**WORK INSTRUCTIONS**.
Please print the rows below from the line with "Ming (208, 641)" to the line with "dinner (168, 576)", both included, without changing anything in them.

** Start of RECORDS SUPPLIED **

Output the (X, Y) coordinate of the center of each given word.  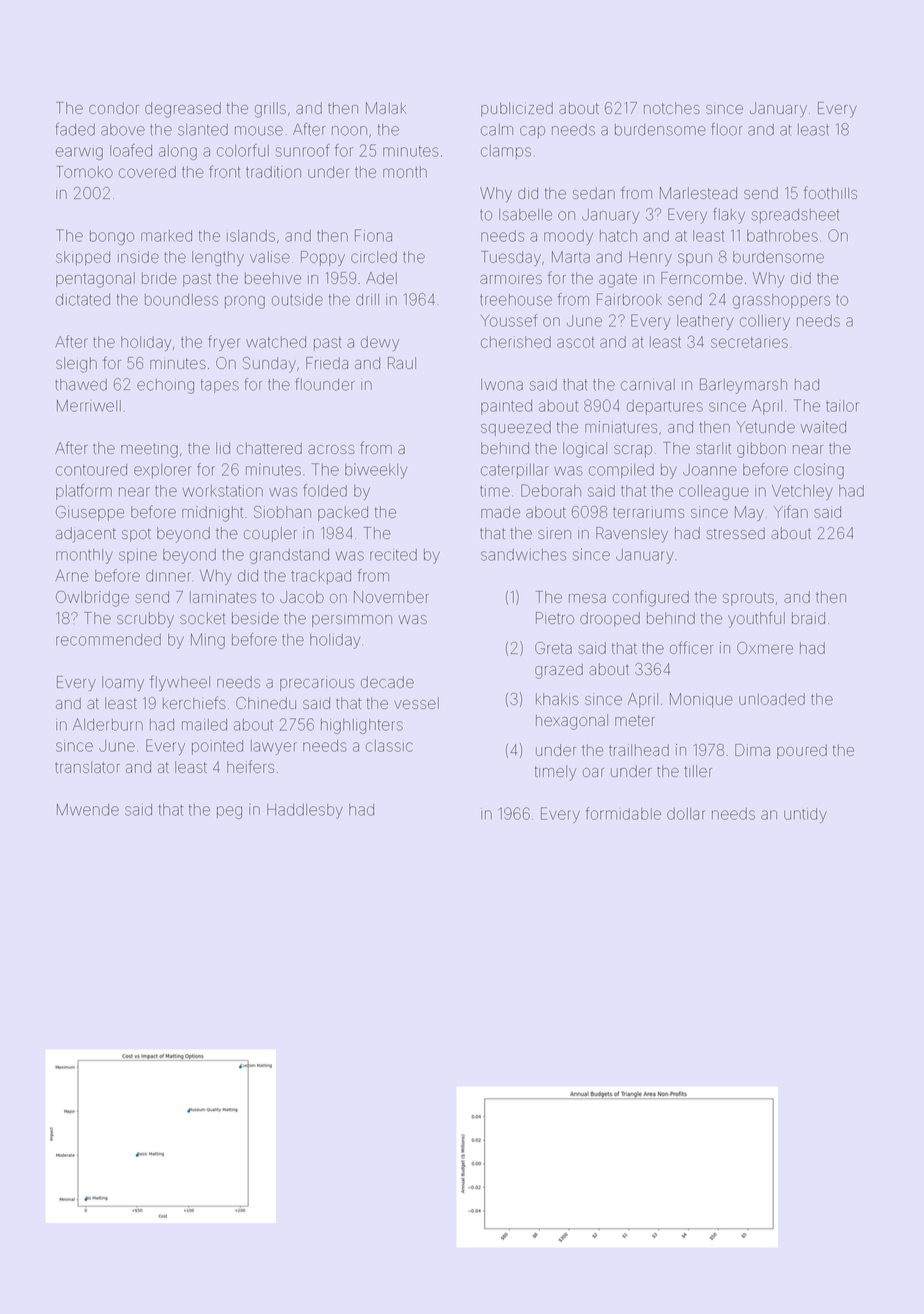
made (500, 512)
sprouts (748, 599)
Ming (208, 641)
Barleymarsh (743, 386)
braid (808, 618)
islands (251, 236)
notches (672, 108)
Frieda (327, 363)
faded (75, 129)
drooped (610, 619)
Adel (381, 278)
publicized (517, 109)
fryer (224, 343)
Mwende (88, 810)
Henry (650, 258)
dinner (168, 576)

** End of RECORDS SUPPLIED **
** Start of RECORDS SUPPLIED **

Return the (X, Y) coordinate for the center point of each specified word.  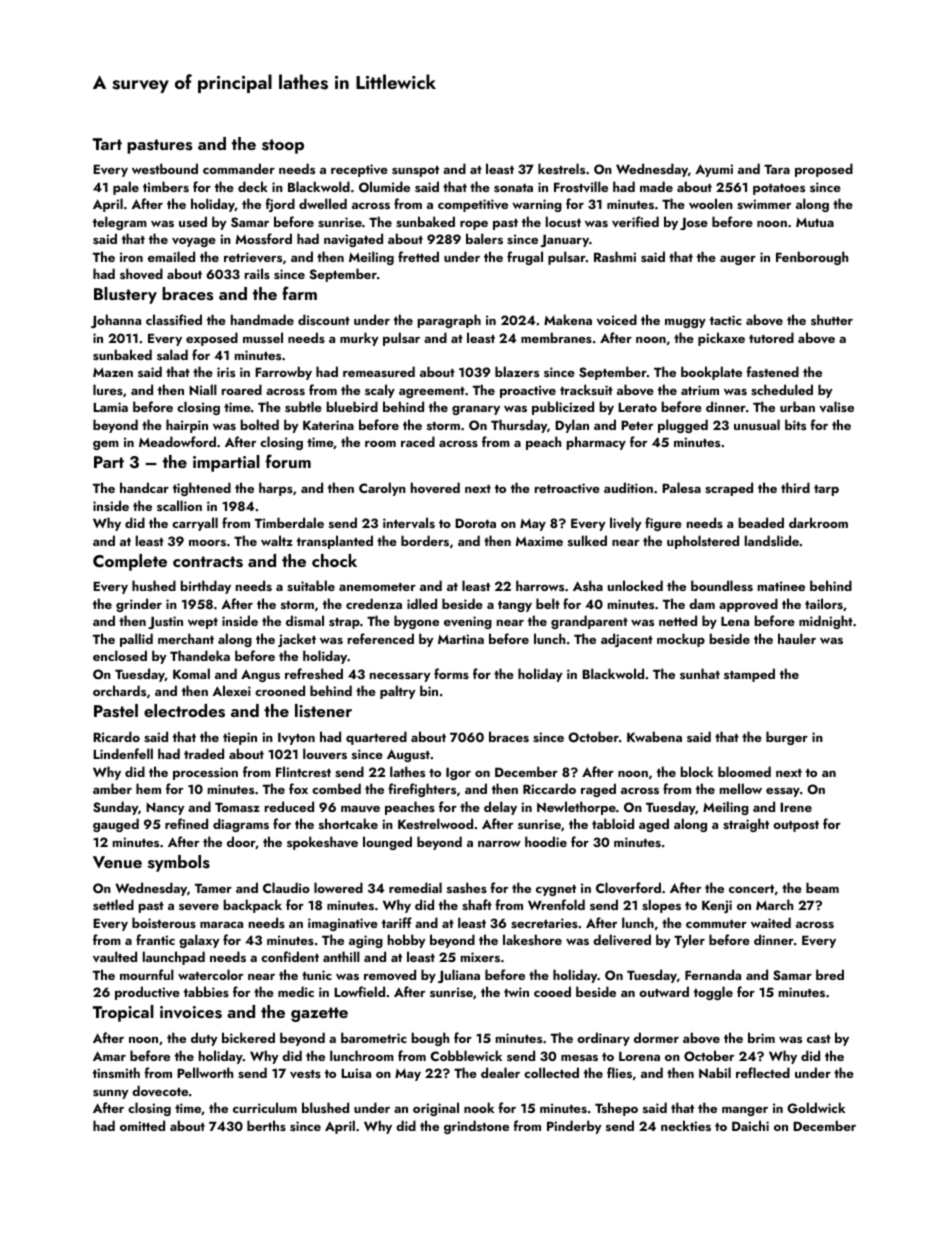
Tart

** End of RECORDS SUPPLIED **
** Start of RECORDS SUPPLIED **

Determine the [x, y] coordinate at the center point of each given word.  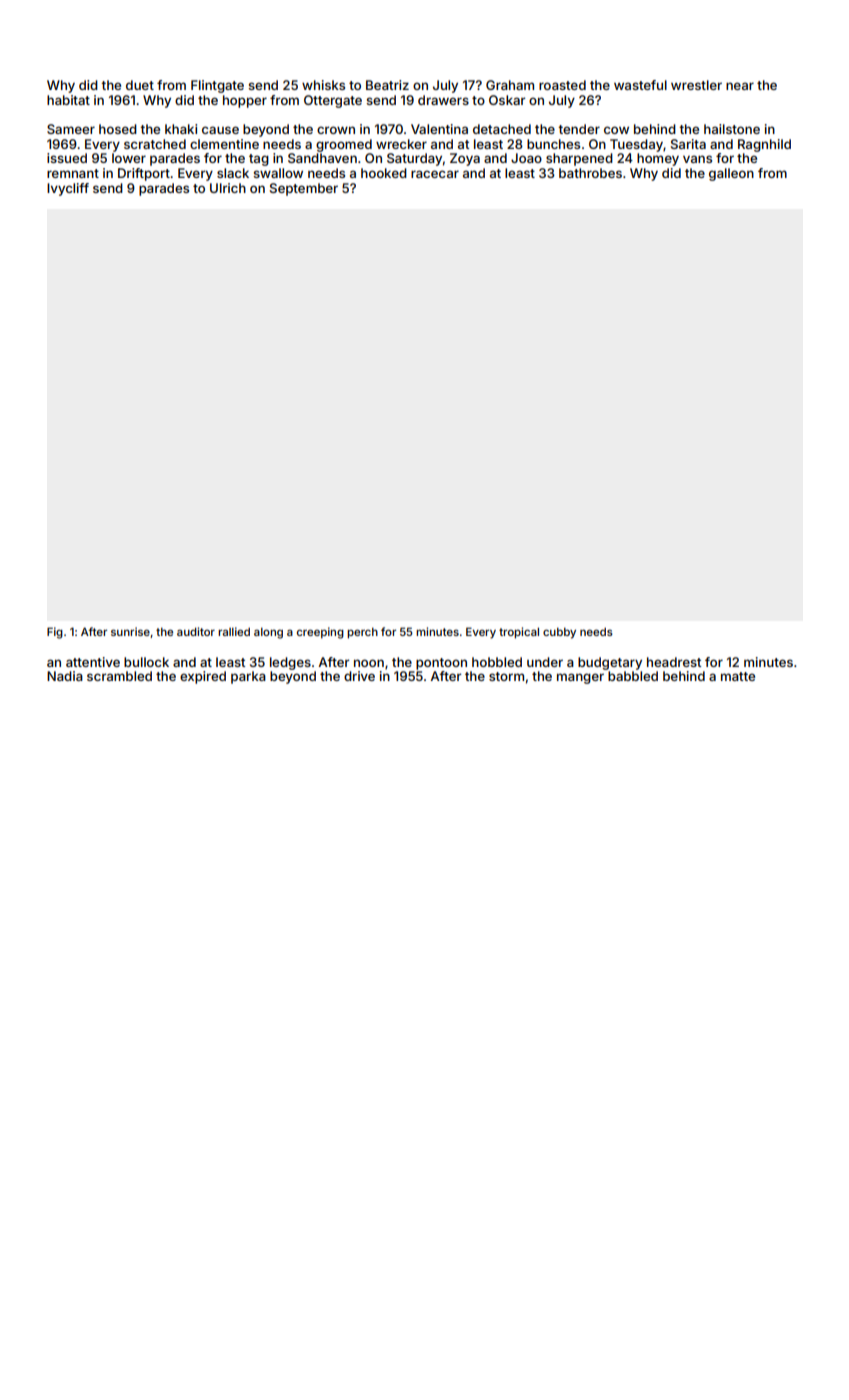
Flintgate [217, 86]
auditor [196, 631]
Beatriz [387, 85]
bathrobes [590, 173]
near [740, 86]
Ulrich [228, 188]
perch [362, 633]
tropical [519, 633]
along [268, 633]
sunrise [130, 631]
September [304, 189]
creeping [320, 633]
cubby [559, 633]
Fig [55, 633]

** End of RECORDS SUPPLIED **

**RESULT OF THE EXERCISE**.
Ming (208, 641)
Barleymarsh (743, 386)
braid (808, 618)
islands (251, 236)
notches (672, 108)
Frieda (327, 363)
faded (75, 129)
drooped (610, 619)
Adel (381, 278)
publicized (517, 109)
fryer (224, 343)
Mwende (88, 810)
Henry (650, 258)
dinner (168, 576)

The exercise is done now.